╔══

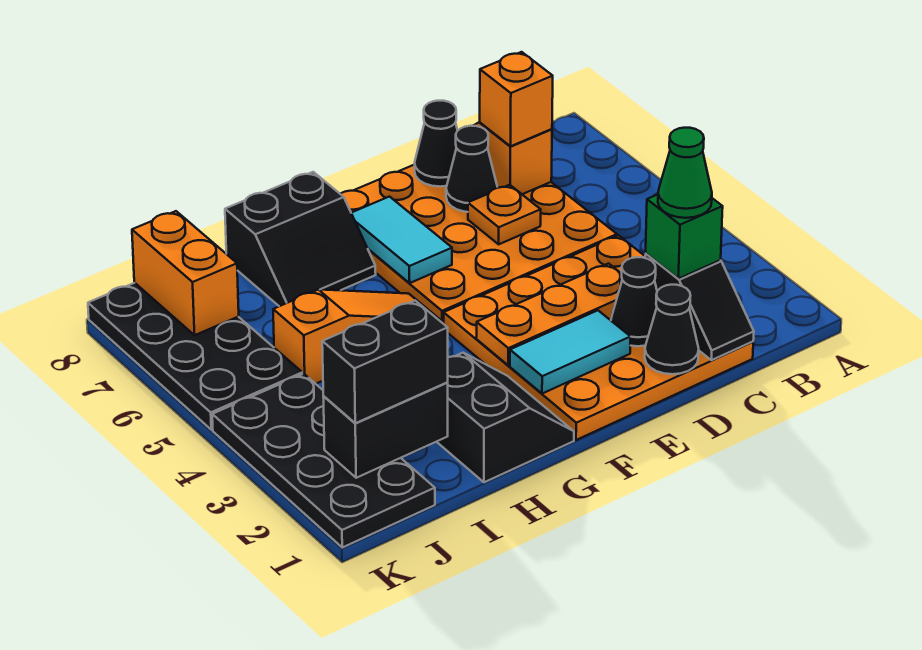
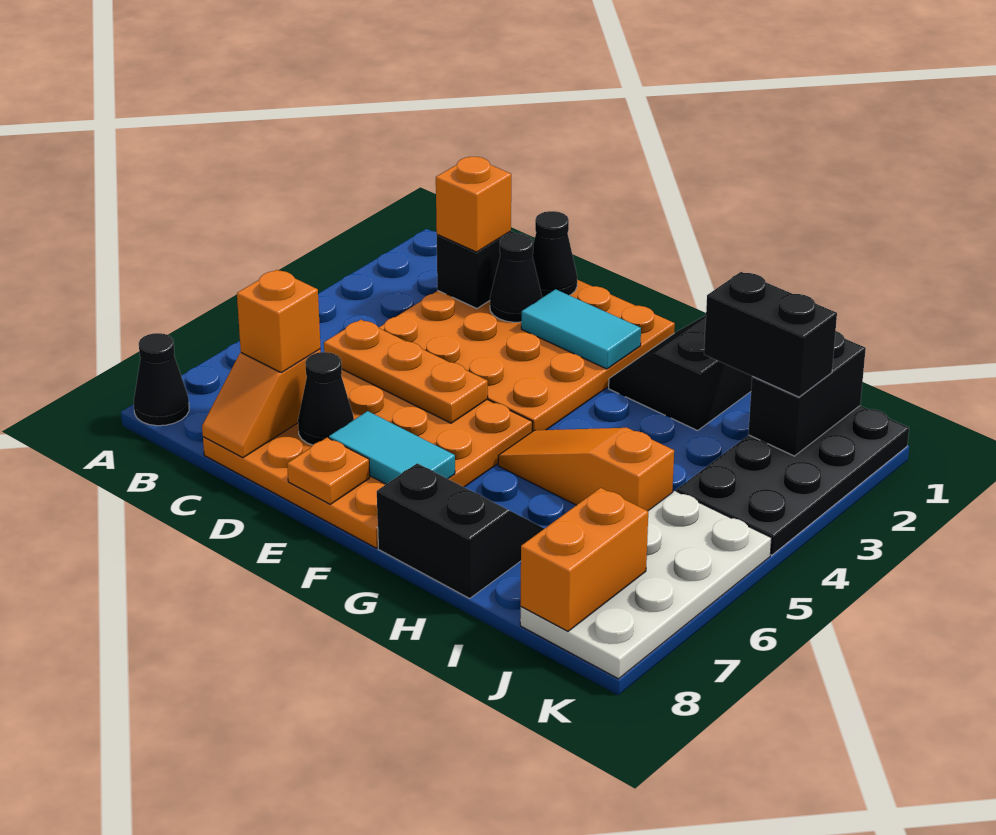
green brick C2 level 3 -> orange brick C2 level 3
green cone C2 level 4 -> none
orange plate D3:F3 level 2 -> orange plate C5:E5 level 2
orange plate D6 level 2 -> orange plate E8 level 2
black cone D8 level 2 -> black cone A8 level 1
cyan tile F6:F7 level 2 -> cyan tile E7:F7 level 2
black brick I2:J2 level 2 -> black brick J1:J2 level 2
black plate J5:K8 level 1 -> white plate J5:K8 level 1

╚══

**WHAT YOU NEED TO DO**
The result should be an exact repetition of all the records. Drop the pictures.

**OUTPUT**
green brick C2 level 3 -> orange brick C2 level 3
green cone C2 level 4 -> none
orange plate D3:F3 level 2 -> orange plate C5:E5 level 2
orange plate D6 level 2 -> orange plate E8 level 2
black cone D8 level 2 -> black cone A8 level 1
cyan tile F6:F7 level 2 -> cyan tile E7:F7 level 2
black brick I2:J2 level 2 -> black brick J1:J2 level 2
black plate J5:K8 level 1 -> white plate J5:K8 level 1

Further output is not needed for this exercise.